▶ [Work order] Drop every picture, then print the rest of the listing exactly as given.

▶ [Excerpted records]
►

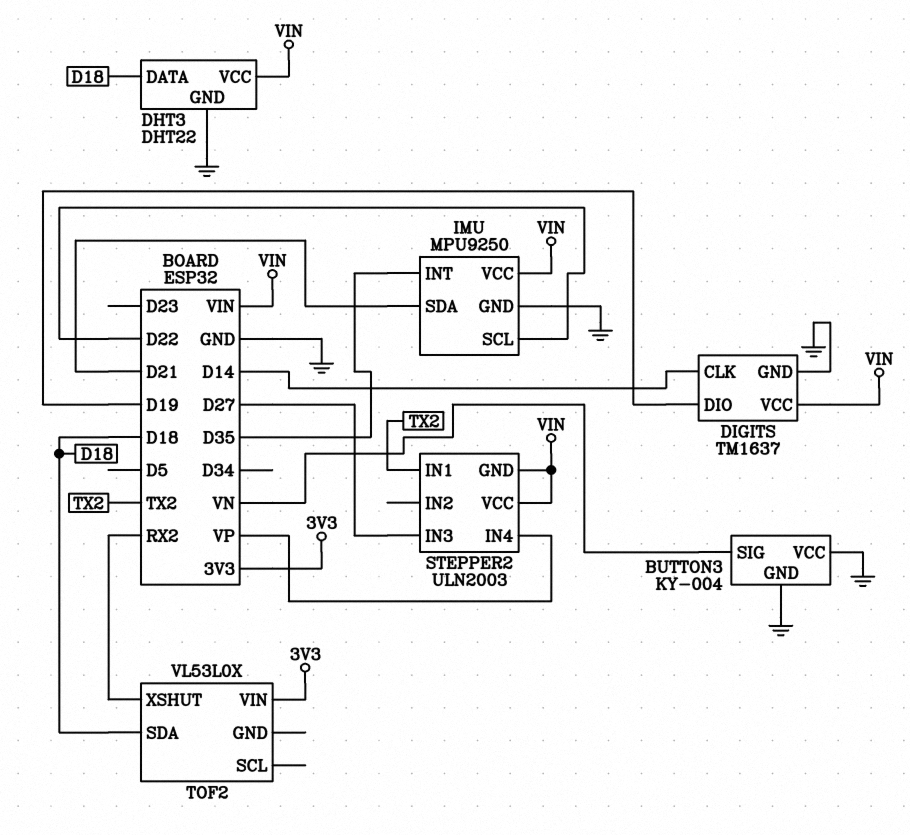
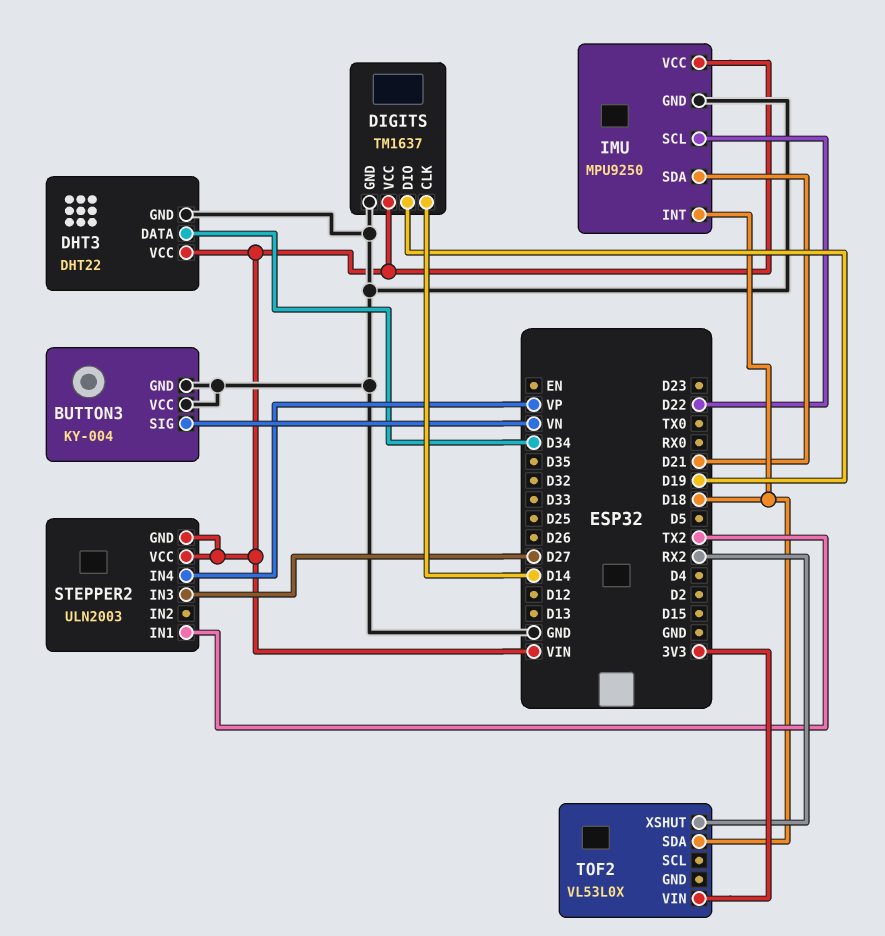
DHT3 pin DATA: D18 -> D34
IMU pin INT: D35 -> D18

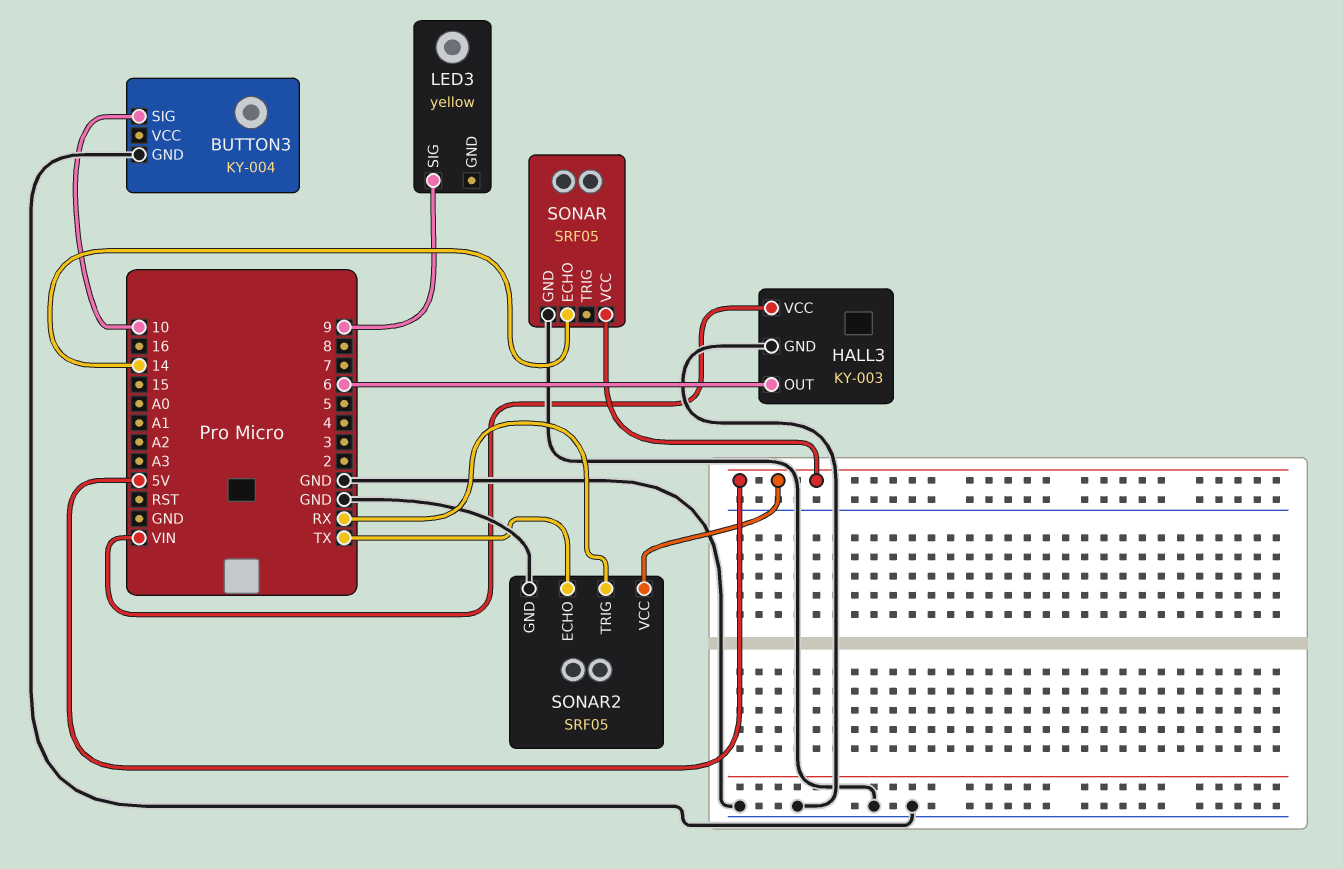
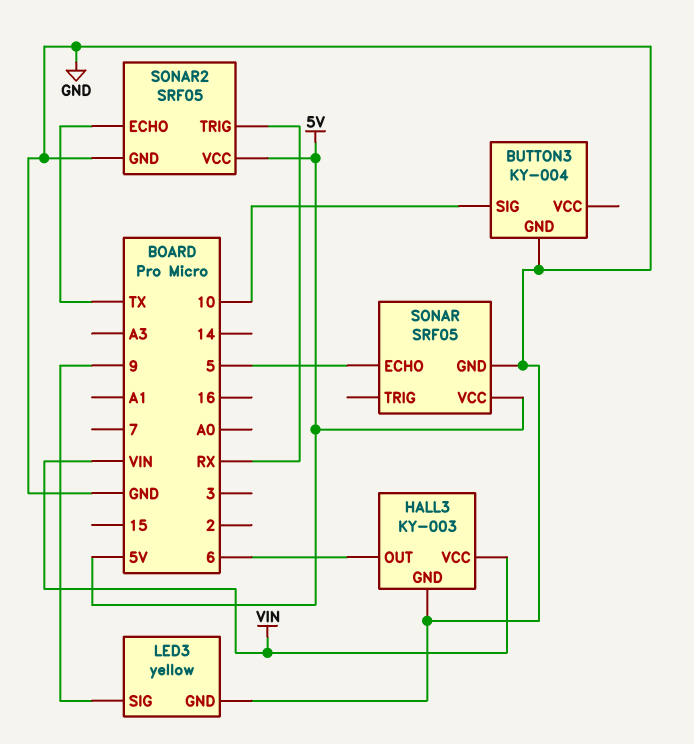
LED3 pin GND: none -> GND
SONAR pin ECHO: 14 -> 5

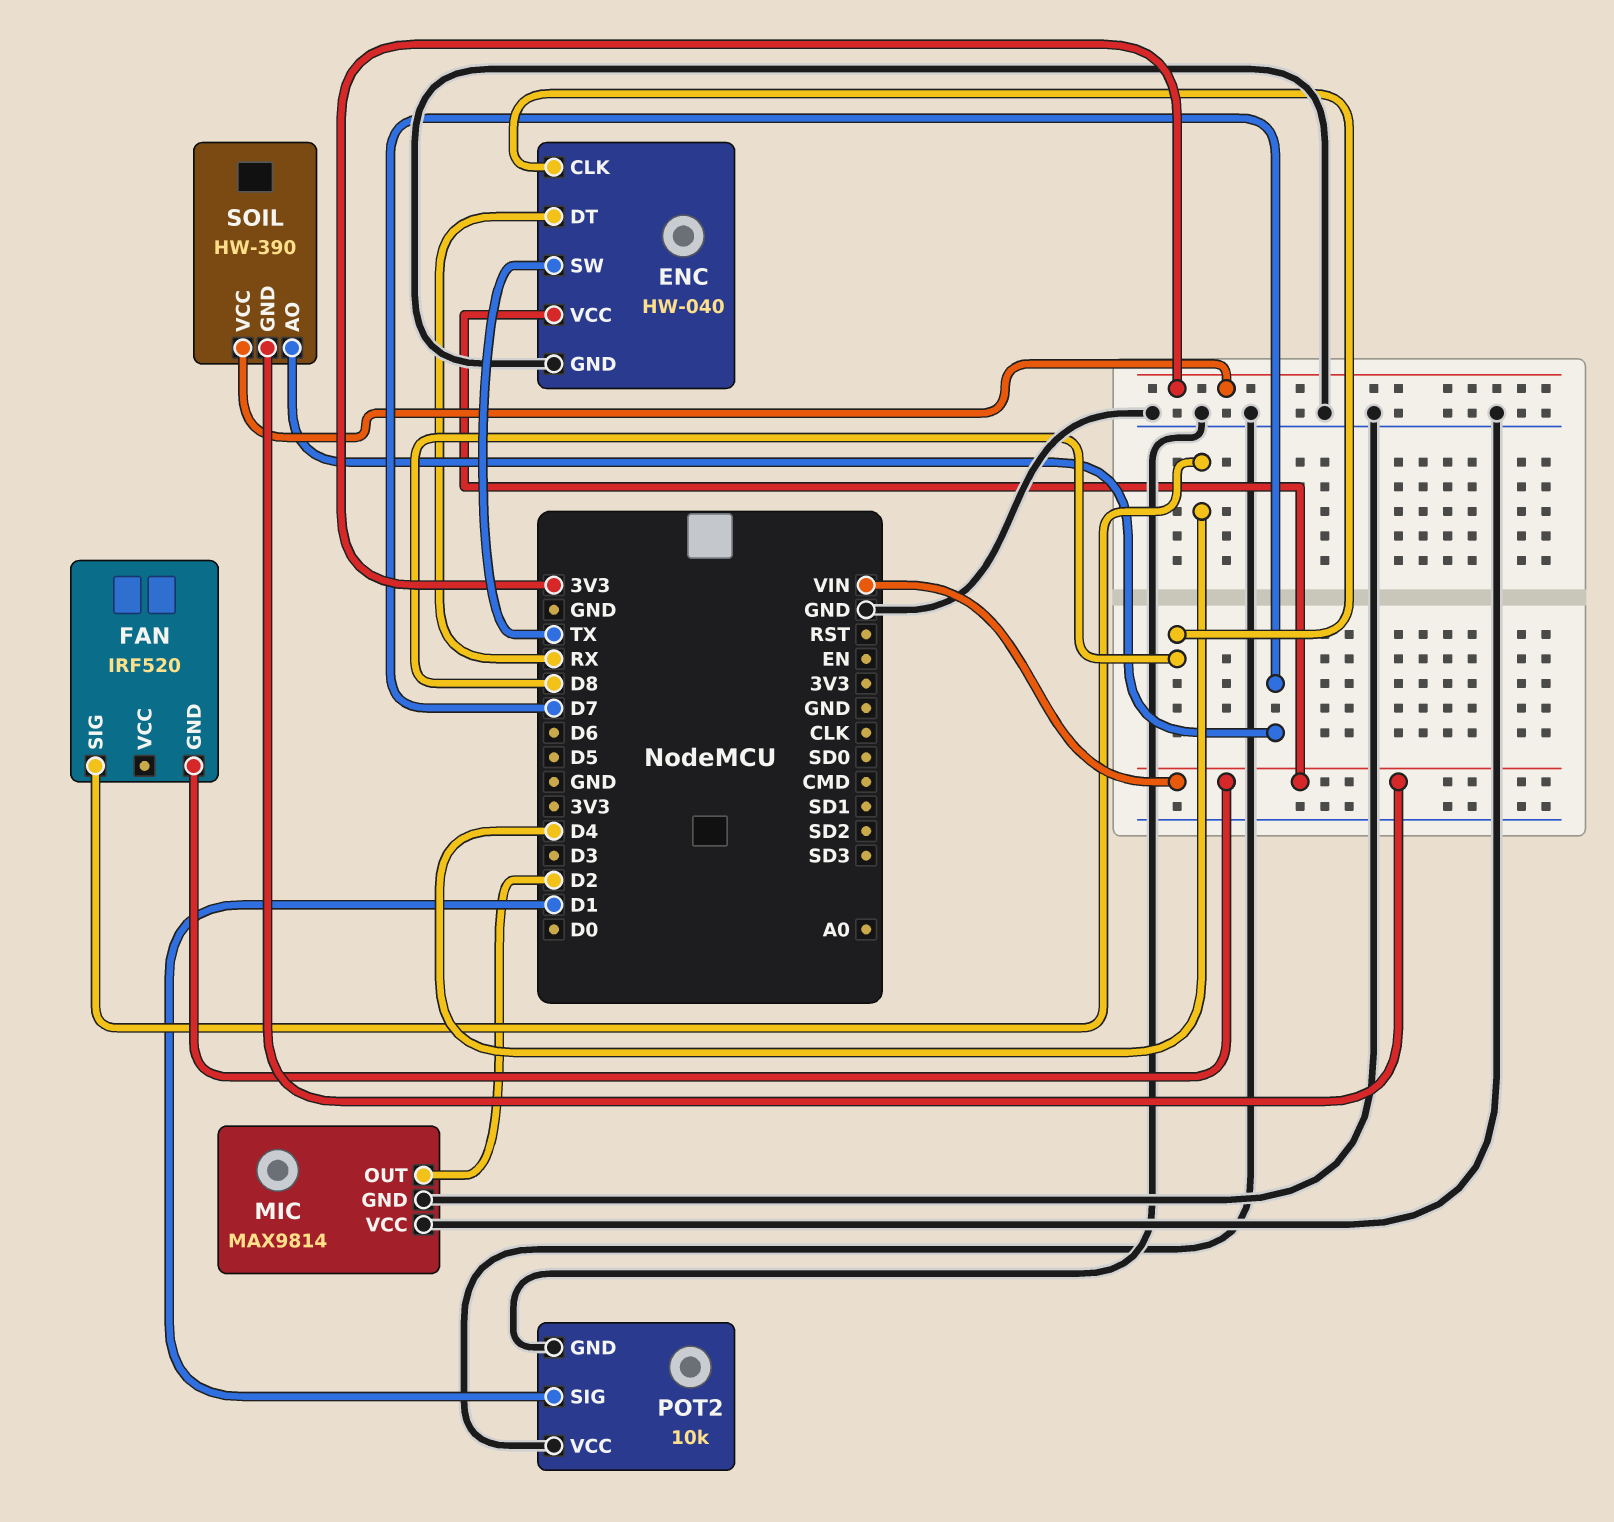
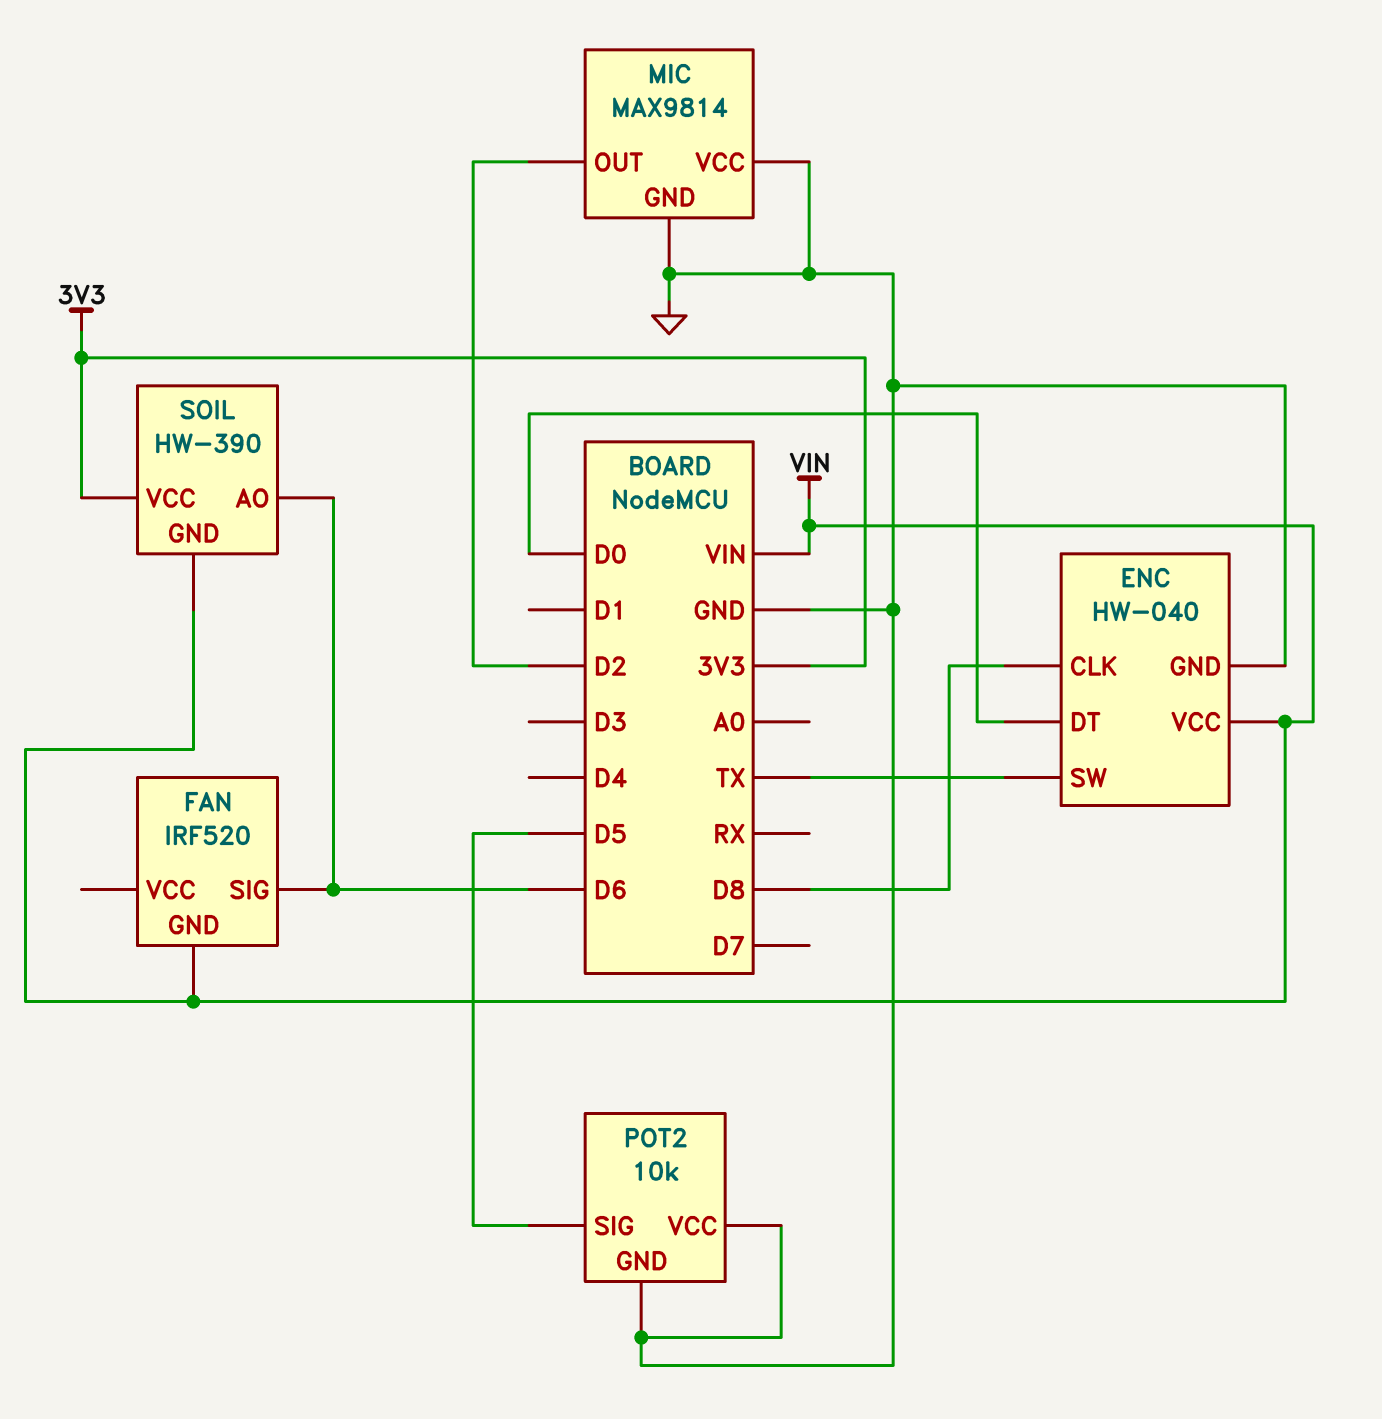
ENC pin DT: RX -> D0
FAN pin SIG: D4 -> D6
POT2 pin SIG: D1 -> D5
SOIL pin AO: D7 -> D6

◄

▶ [Answer section]
DHT3 pin DATA: D18 -> D34
IMU pin INT: D35 -> D18

LED3 pin GND: none -> GND
SONAR pin ECHO: 14 -> 5

ENC pin DT: RX -> D0
FAN pin SIG: D4 -> D6
POT2 pin SIG: D1 -> D5
SOIL pin AO: D7 -> D6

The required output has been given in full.